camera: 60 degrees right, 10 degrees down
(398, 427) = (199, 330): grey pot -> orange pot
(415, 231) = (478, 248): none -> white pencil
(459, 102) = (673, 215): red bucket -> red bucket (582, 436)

****************

**ASSIGNMENT**
Every line from the one holding "(415, 231) = (478, 248): none -> white pencil" through the final line of the listing must be echoed exactly; leave out all other lines.

**EXERCISE SOLUTION**
(415, 231) = (478, 248): none -> white pencil
(459, 102) = (673, 215): red bucket -> red bucket (582, 436)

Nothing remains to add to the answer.